◆ WORK TO COMPLETE ◆
Output the exact lines that start at the one containing "plant: (629, 698) -> (501, 804), moved" and continue to the last line of the entries below; do not output pictures.

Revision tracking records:
- - - - -
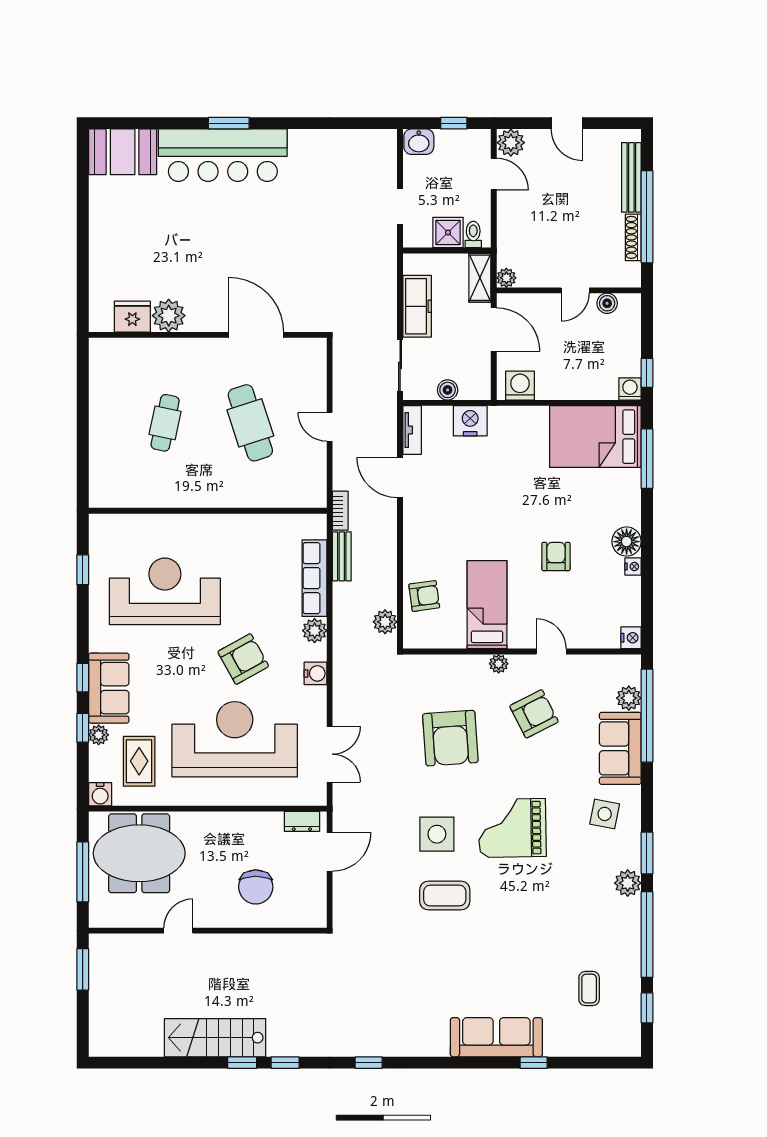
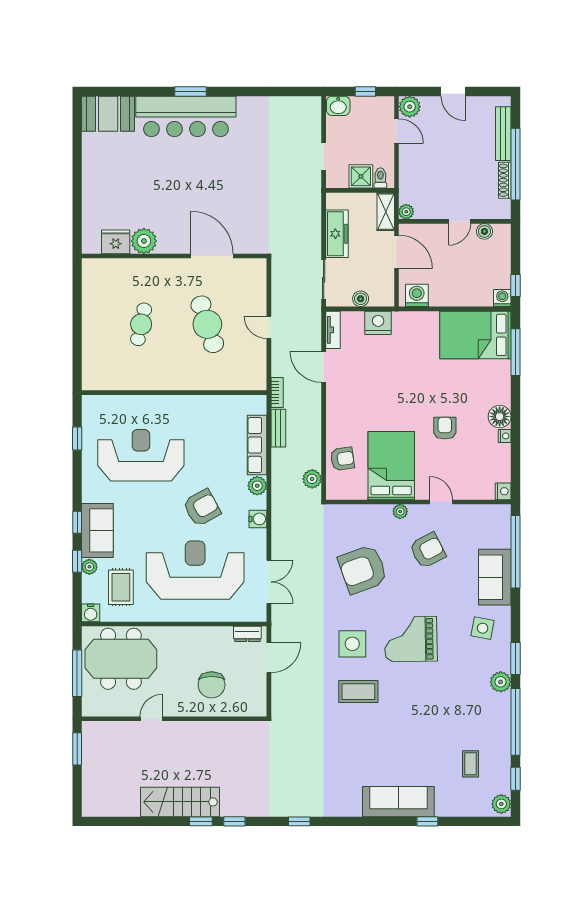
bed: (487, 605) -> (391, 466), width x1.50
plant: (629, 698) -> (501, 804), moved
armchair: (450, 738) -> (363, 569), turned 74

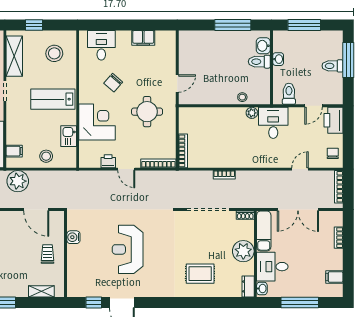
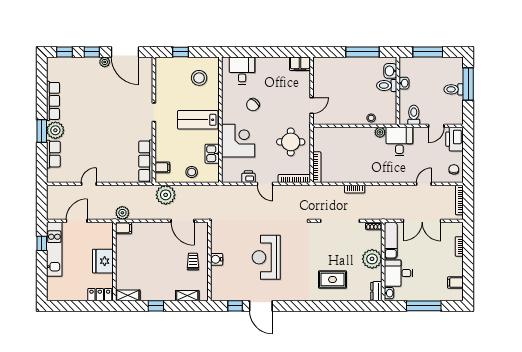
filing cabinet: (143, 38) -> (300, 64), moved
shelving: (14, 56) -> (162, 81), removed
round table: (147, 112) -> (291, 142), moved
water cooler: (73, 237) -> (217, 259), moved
- - - - -
◆ WRITTEN ANSWER ◆
plant: (629, 698) -> (501, 804), moved
armchair: (450, 738) -> (363, 569), turned 74

filing cabinet: (143, 38) -> (300, 64), moved
shelving: (14, 56) -> (162, 81), removed
round table: (147, 112) -> (291, 142), moved
water cooler: (73, 237) -> (217, 259), moved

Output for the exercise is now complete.